About this exercise => For this exercise, write out only the lines of the entries below from the one with "[(135,267),(137,250),(128,249),(125,266),(135,267)]" up to and including the one with "[(196,261),(192,285),(235,291),(238,266),(196,261)]", exactly as they are. Pictures stay out.

Excerpted data =>
******************************

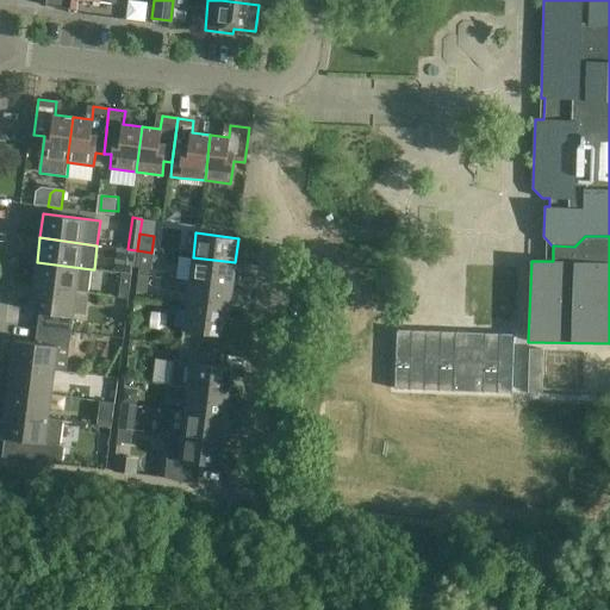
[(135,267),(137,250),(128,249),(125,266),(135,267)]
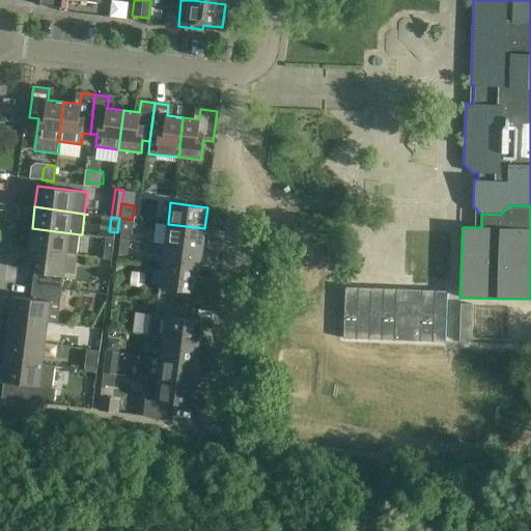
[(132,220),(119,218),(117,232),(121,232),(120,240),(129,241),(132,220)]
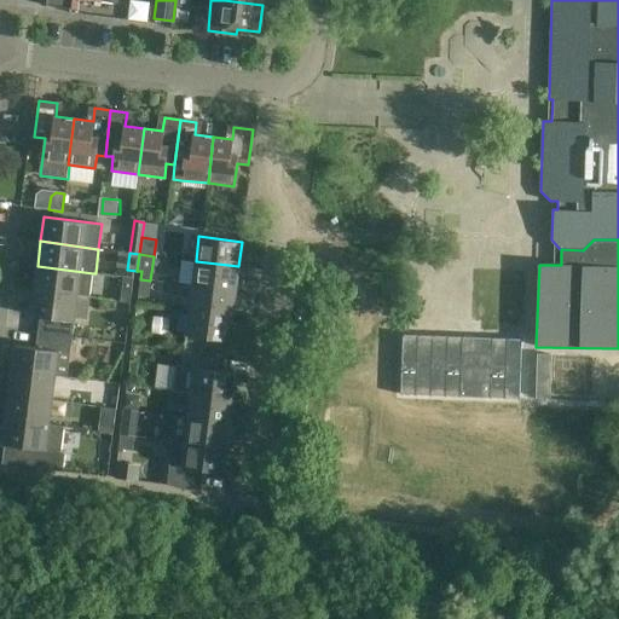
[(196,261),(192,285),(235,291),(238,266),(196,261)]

******************************

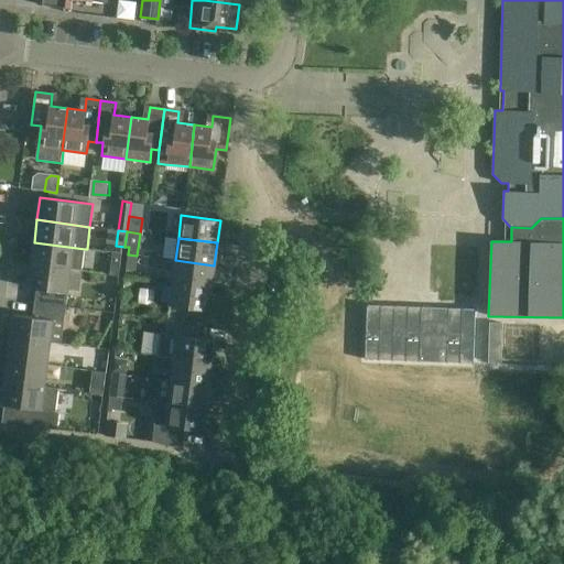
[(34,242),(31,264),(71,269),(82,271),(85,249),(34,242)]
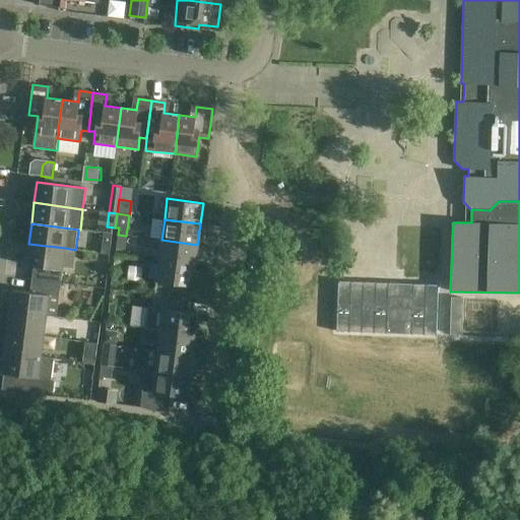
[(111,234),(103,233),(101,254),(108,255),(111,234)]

******************************

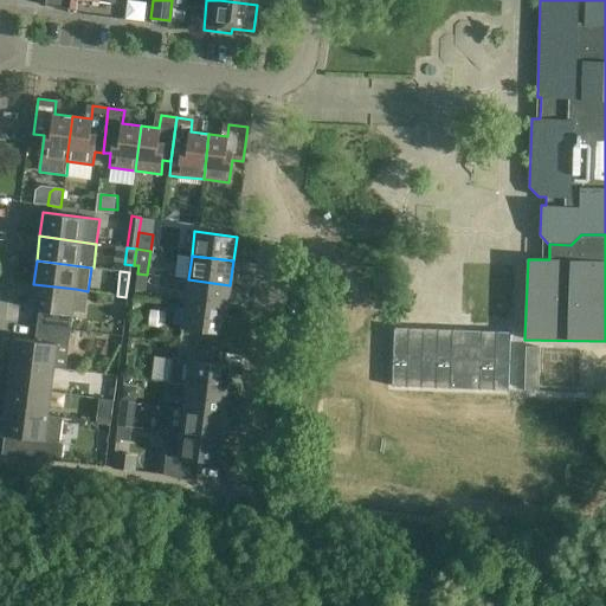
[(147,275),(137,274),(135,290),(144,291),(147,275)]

******************************

Written solution =>
[(135,267),(137,250),(128,249),(125,266),(135,267)]
[(132,220),(119,218),(117,232),(121,232),(120,240),(129,241),(132,220)]
[(196,261),(192,285),(235,291),(238,266),(196,261)]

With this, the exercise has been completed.